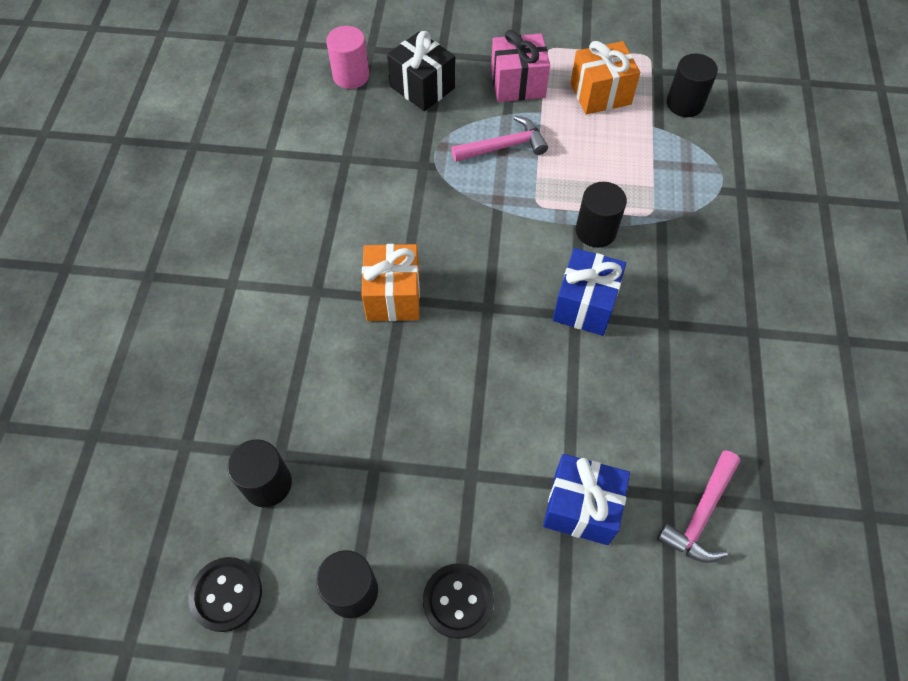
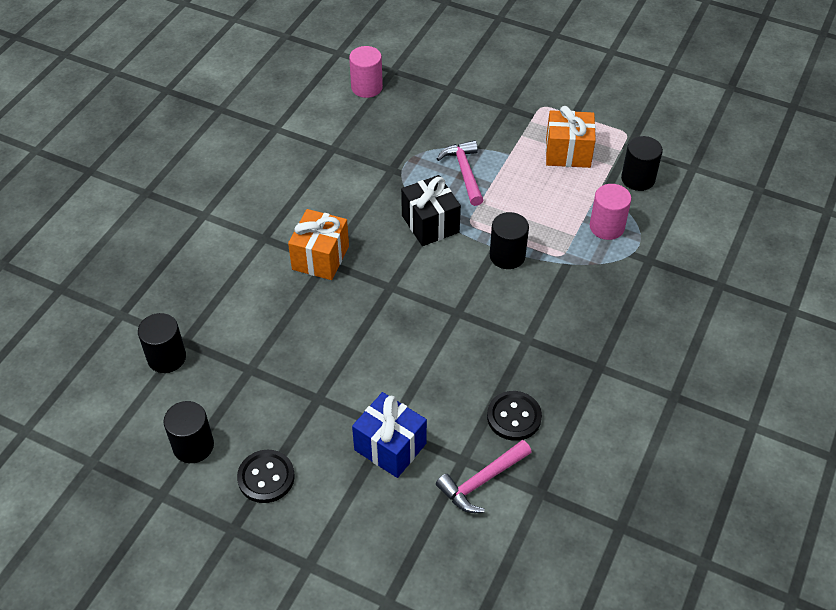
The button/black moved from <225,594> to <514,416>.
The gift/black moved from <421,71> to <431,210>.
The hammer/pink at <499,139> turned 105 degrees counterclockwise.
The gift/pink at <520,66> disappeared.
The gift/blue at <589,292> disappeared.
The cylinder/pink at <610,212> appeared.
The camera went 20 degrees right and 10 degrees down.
━━━━━━━━━━━━━━━━━━━━━━━━━━━━━━
• [Task statement]: Write out each line above containing "moved".

• [Solution to this exercise]:
The button/black moved from <225,594> to <514,416>.
The gift/black moved from <421,71> to <431,210>.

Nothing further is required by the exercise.